Before-and-after change data:
◇ ◇ ◇ ◇ ◇

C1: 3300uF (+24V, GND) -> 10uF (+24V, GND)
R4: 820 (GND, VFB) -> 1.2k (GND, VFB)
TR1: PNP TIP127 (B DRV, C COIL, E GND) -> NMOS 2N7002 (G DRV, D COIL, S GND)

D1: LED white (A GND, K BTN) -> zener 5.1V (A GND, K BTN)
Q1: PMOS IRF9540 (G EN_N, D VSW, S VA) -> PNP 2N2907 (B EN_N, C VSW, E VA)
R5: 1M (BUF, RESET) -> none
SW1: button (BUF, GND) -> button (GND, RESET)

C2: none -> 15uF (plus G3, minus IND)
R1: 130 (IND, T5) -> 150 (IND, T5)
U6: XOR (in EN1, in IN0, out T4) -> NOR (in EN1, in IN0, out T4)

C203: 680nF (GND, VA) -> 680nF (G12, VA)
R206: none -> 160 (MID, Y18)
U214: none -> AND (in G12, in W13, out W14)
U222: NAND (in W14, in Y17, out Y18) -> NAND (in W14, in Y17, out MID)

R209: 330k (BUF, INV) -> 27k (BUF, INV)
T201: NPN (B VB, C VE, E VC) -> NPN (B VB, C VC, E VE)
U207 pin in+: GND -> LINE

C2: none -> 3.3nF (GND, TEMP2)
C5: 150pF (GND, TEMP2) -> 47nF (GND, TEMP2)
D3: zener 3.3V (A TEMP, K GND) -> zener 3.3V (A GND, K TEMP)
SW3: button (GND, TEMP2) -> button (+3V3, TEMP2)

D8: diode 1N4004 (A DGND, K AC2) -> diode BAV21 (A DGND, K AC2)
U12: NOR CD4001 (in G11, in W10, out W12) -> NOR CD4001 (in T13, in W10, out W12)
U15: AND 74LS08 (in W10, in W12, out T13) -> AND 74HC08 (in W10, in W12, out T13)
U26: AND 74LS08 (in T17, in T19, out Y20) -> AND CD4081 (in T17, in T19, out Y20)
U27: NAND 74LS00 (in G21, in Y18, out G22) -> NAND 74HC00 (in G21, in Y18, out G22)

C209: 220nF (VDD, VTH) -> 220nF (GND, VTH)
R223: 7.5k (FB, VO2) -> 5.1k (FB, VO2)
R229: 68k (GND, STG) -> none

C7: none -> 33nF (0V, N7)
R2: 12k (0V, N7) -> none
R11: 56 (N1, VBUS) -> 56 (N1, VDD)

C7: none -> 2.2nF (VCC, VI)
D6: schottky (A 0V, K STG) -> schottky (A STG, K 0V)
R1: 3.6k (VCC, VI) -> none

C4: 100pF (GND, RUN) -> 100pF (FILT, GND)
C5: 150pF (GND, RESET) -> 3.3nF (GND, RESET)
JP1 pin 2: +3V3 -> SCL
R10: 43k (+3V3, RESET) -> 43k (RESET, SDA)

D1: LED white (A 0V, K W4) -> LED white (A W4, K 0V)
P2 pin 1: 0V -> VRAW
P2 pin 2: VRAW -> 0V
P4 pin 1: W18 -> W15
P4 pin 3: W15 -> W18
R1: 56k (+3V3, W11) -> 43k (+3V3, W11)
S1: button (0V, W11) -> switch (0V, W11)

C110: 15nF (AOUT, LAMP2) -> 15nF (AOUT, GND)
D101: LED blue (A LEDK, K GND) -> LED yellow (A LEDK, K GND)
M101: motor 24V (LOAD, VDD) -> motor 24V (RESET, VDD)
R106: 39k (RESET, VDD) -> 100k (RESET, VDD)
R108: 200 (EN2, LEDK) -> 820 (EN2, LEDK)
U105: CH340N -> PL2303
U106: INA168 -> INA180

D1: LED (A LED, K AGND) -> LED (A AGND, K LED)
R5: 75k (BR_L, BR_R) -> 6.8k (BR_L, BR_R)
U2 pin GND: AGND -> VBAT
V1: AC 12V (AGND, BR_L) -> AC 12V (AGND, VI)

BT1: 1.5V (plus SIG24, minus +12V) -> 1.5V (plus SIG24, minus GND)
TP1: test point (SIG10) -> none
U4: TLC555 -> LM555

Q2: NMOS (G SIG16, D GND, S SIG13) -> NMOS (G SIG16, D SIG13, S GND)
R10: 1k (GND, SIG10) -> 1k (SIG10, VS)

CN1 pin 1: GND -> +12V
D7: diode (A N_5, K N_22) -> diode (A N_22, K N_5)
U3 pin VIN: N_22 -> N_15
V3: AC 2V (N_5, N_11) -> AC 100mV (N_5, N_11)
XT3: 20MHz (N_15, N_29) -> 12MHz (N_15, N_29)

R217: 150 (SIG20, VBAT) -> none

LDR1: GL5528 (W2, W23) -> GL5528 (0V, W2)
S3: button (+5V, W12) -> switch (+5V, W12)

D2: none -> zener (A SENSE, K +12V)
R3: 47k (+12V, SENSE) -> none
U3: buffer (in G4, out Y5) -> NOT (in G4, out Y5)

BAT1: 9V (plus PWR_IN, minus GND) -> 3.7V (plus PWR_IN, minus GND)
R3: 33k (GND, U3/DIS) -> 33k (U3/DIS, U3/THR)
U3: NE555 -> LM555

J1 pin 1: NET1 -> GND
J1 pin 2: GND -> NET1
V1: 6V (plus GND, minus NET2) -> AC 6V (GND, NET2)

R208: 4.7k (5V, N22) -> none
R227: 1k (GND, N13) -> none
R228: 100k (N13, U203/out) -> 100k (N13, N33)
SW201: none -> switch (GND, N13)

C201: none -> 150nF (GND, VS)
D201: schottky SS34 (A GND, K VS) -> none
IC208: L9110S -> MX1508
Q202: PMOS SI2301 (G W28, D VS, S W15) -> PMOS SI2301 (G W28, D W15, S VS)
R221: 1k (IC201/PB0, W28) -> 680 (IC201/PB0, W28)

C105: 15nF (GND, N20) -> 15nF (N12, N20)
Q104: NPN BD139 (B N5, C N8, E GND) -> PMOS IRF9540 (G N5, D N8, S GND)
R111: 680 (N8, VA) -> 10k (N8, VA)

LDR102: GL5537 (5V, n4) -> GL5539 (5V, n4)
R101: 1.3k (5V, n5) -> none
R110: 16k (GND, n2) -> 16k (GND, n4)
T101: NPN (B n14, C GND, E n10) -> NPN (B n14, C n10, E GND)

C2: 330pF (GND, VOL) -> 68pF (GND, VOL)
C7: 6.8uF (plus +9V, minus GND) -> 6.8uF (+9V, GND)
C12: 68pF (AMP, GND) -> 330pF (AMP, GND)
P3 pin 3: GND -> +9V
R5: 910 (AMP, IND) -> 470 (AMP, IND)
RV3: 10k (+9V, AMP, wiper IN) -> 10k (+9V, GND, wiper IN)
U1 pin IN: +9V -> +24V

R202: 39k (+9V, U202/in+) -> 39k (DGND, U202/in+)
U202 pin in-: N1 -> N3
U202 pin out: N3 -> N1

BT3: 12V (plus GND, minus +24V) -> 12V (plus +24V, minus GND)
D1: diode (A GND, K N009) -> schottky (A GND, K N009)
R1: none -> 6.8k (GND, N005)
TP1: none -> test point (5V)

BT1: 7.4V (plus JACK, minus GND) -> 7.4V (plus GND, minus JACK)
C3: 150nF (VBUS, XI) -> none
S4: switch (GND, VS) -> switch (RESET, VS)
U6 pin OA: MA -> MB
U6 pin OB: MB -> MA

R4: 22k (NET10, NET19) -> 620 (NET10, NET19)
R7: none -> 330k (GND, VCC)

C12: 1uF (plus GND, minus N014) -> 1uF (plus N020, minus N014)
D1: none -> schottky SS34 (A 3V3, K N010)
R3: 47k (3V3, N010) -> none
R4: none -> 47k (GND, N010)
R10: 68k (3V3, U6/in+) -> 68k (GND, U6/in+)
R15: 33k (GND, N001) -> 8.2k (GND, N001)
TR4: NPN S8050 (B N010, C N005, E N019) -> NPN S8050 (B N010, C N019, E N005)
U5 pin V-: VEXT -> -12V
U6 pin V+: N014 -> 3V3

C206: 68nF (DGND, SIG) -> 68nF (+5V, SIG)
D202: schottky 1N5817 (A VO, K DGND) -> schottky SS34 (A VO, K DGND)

◇ ◇ ◇ ◇ ◇

Assignment:
How many lines in the records above contain the word "button"? Answer with the number alone.

Response area:
4